* _Assigned task_
Your answer must be the lines from the one holding "BARO2 pin SCL: D2 -> D0" through the final line of the entries below, copied exactly, with no pictures.

——————————

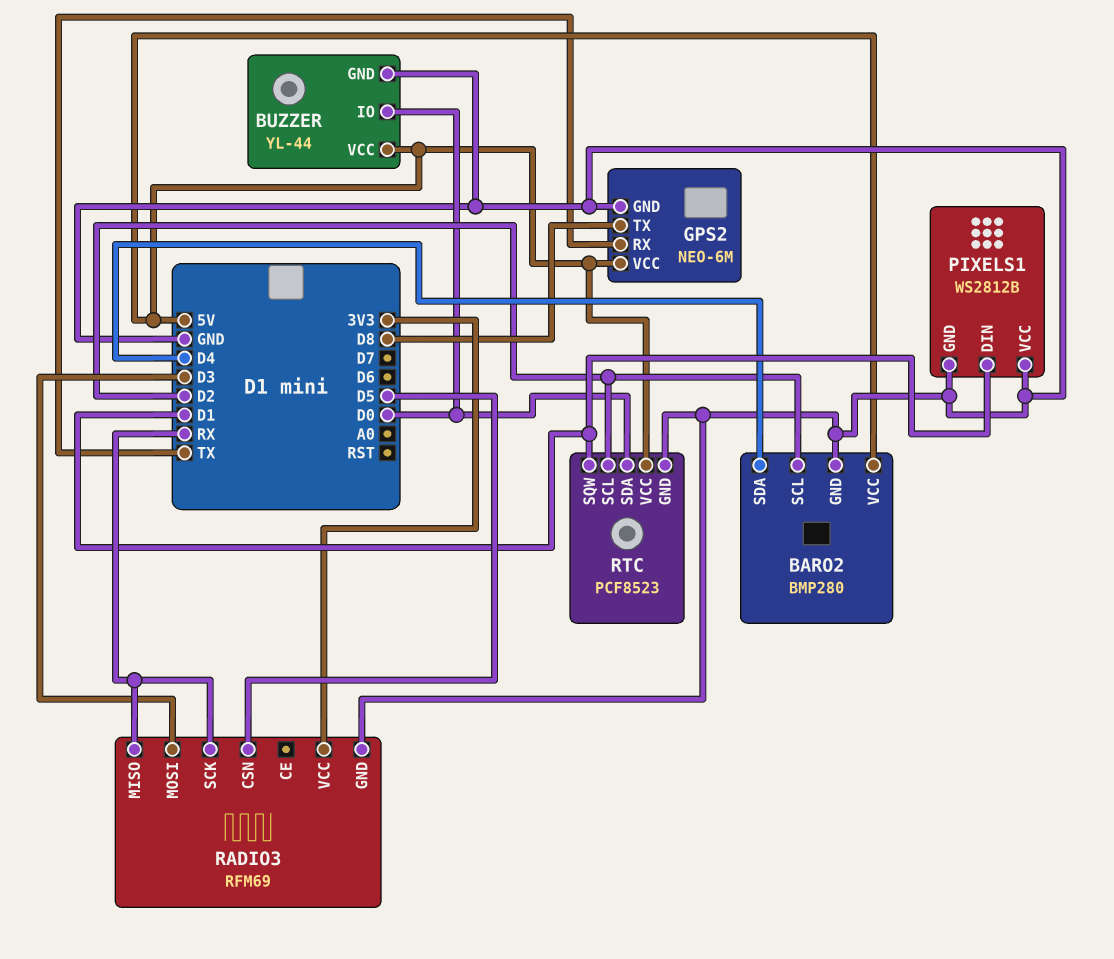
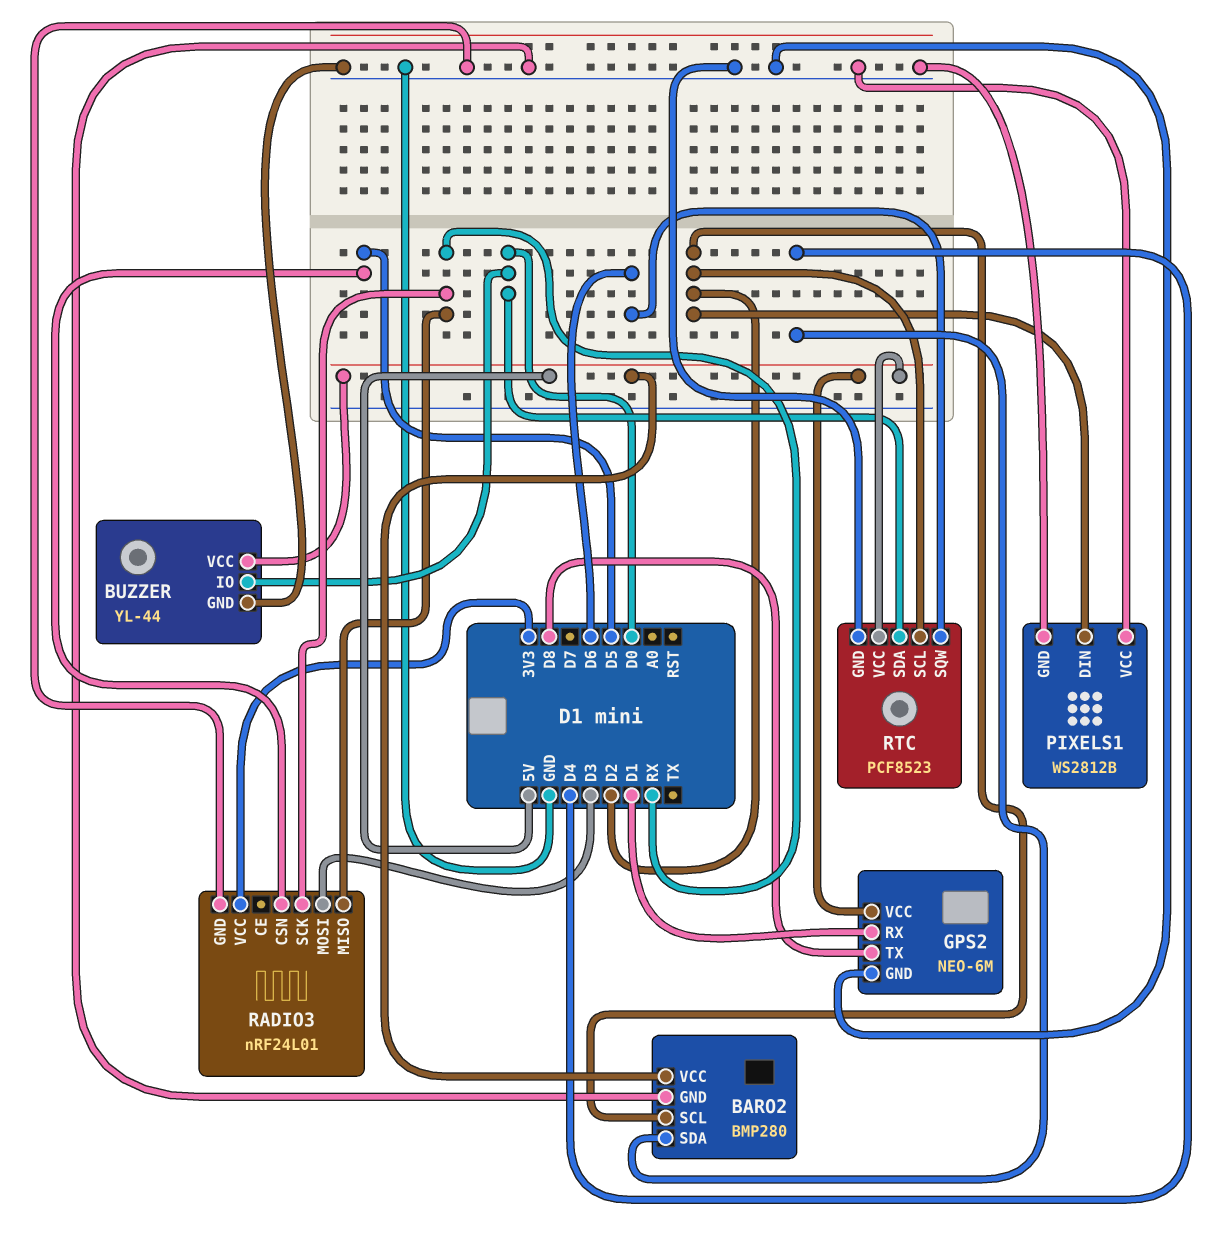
GPS2 pin RX: TX -> D1
PIXELS1 pin DIN: D1 -> D2
RADIO3: RFM69 -> nRF24L01
RTC pin SQW: D1 -> D6

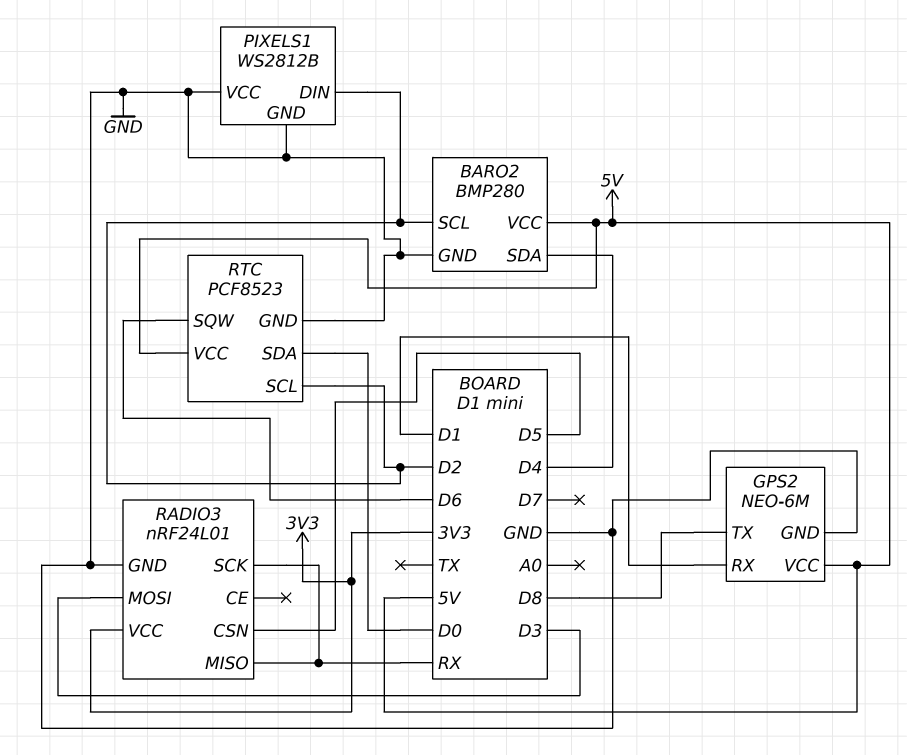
BUZZER: YL-44 -> none
BUZZER pin GND: GND -> none
BUZZER pin IO: D0 -> none
BUZZER pin VCC: 5V -> none

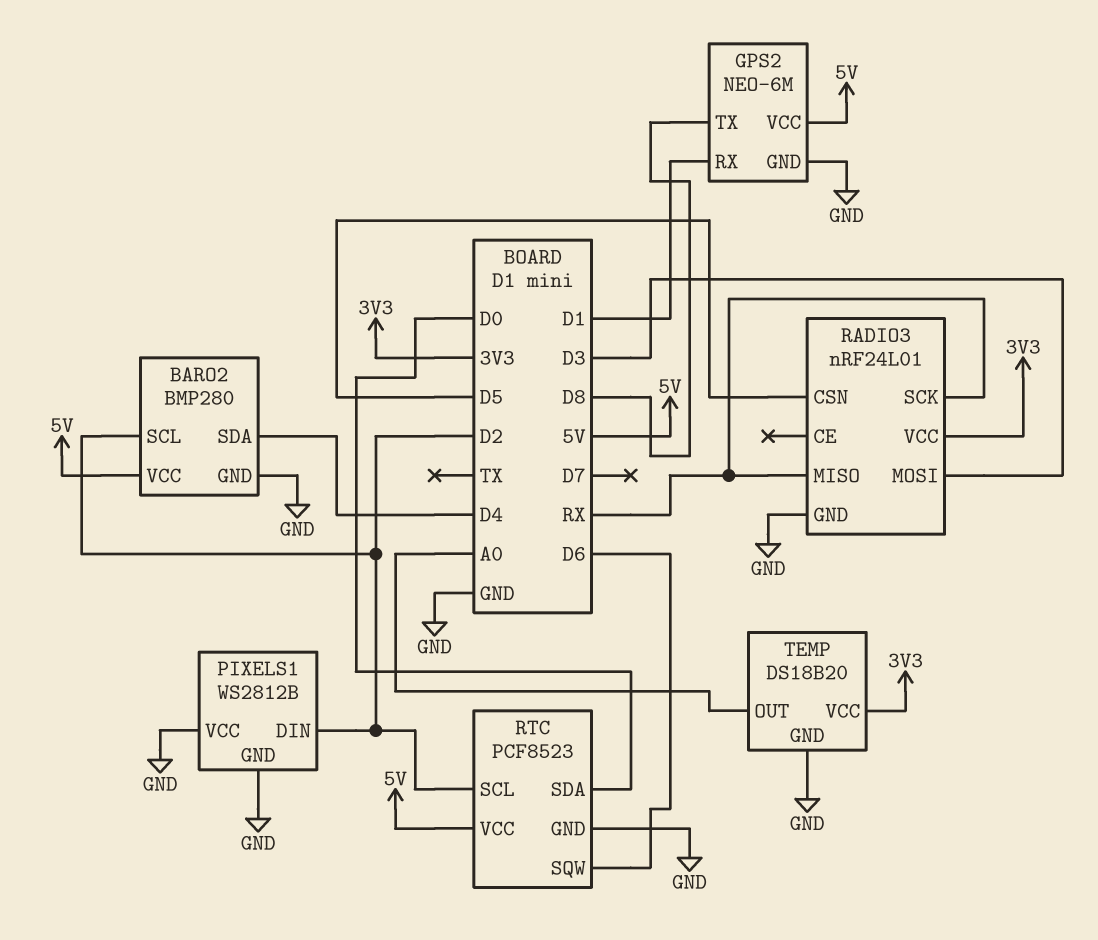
TEMP: none -> DS18B20
TEMP pin GND: none -> GND
TEMP pin OUT: none -> A0
TEMP pin VCC: none -> 3V3

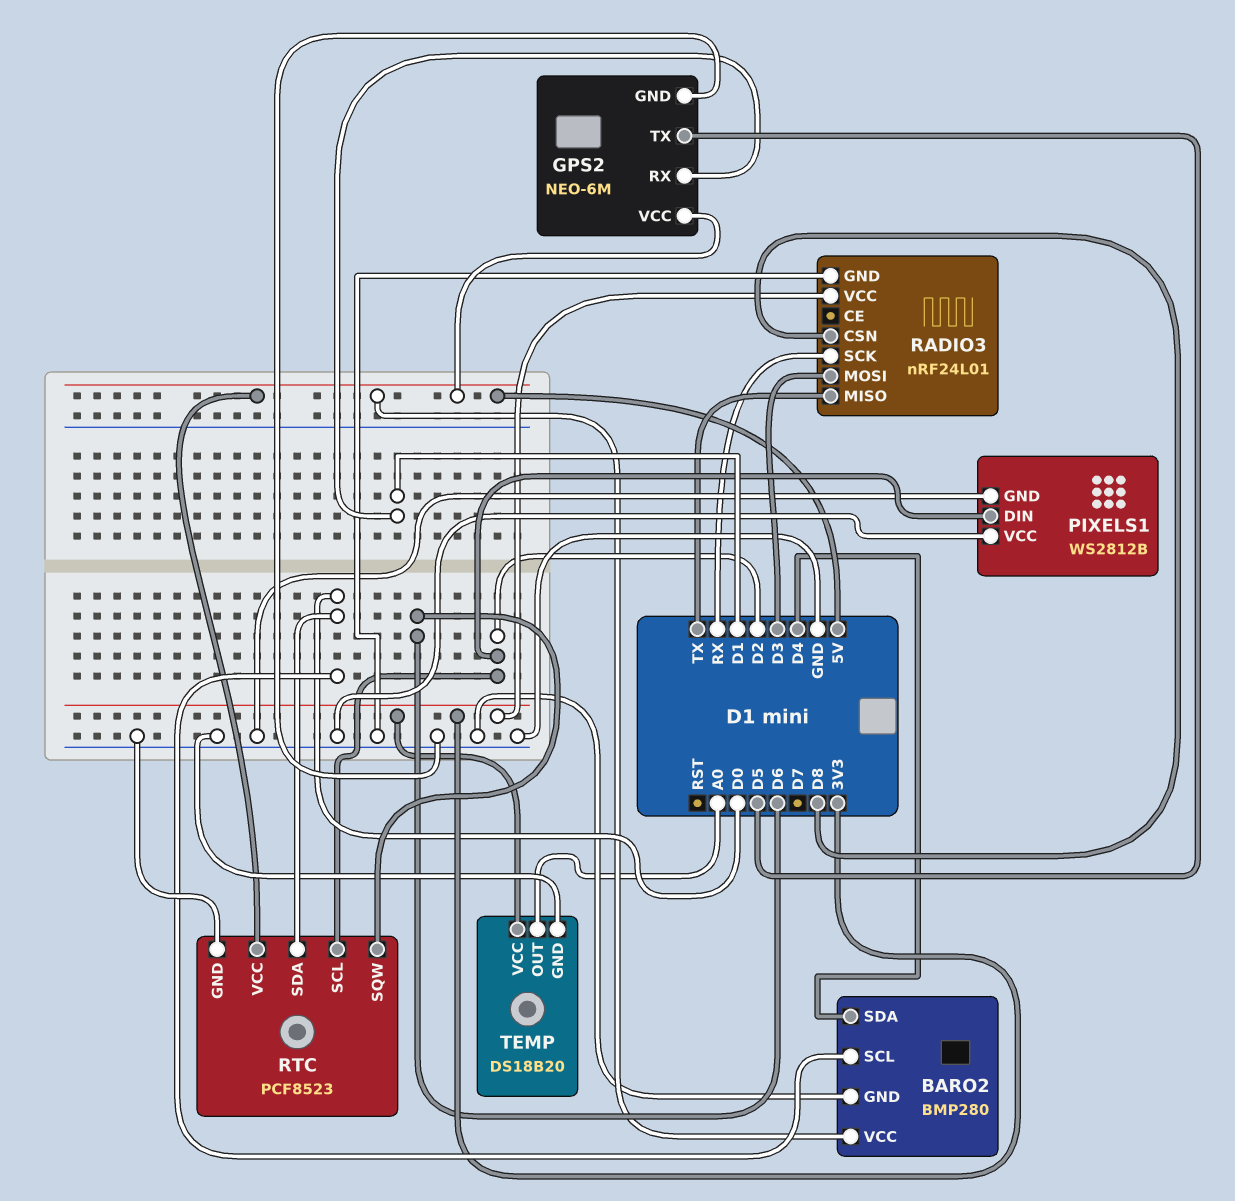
BARO2 pin SCL: D2 -> D0
GPS2 pin TX: D8 -> D5
RADIO3 pin CSN: D5 -> D8
RADIO3 pin MISO: RX -> TX

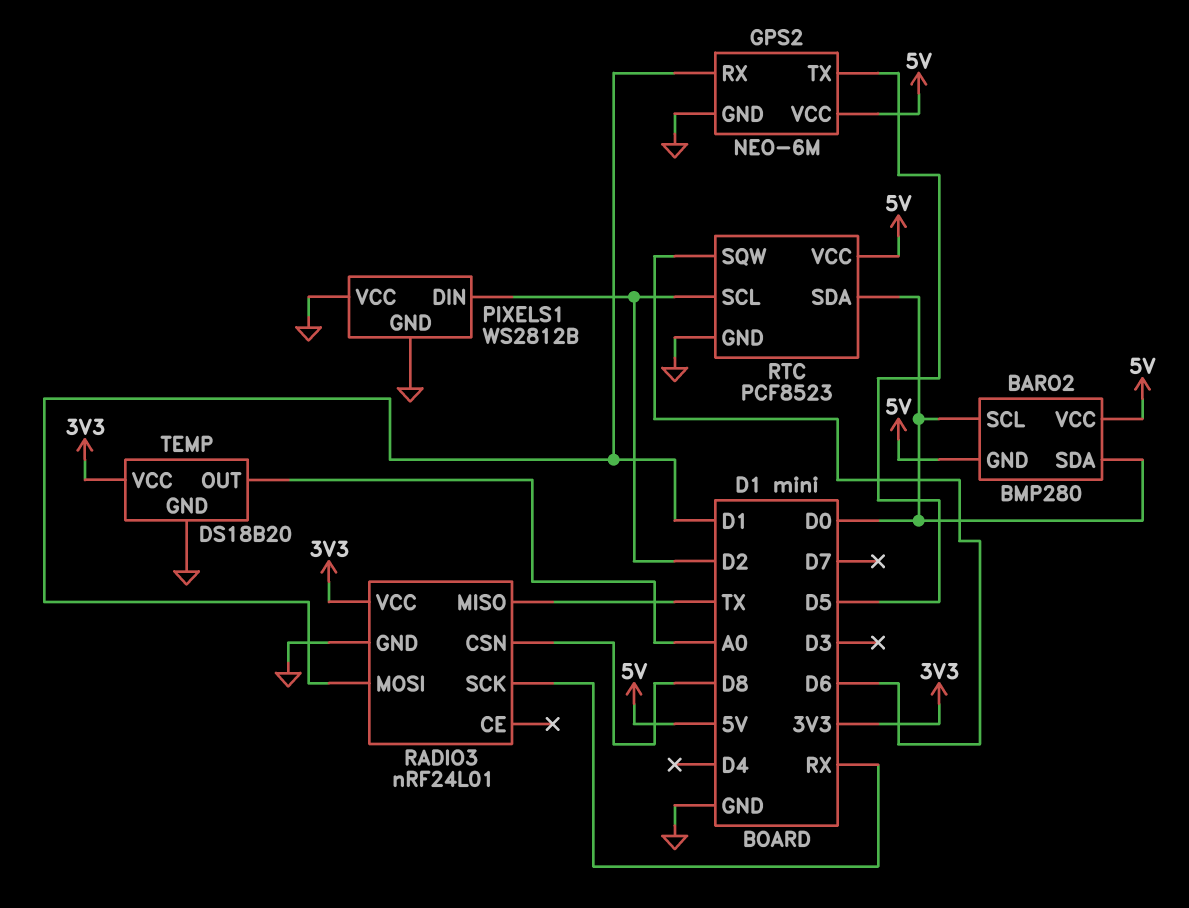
BARO2 pin GND: GND -> 5V
BARO2 pin SDA: D4 -> D0
RADIO3 pin MOSI: D3 -> D1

——————————

* _Solution to this problem_
BARO2 pin SCL: D2 -> D0
GPS2 pin TX: D8 -> D5
RADIO3 pin CSN: D5 -> D8
RADIO3 pin MISO: RX -> TX

BARO2 pin GND: GND -> 5V
BARO2 pin SDA: D4 -> D0
RADIO3 pin MOSI: D3 -> D1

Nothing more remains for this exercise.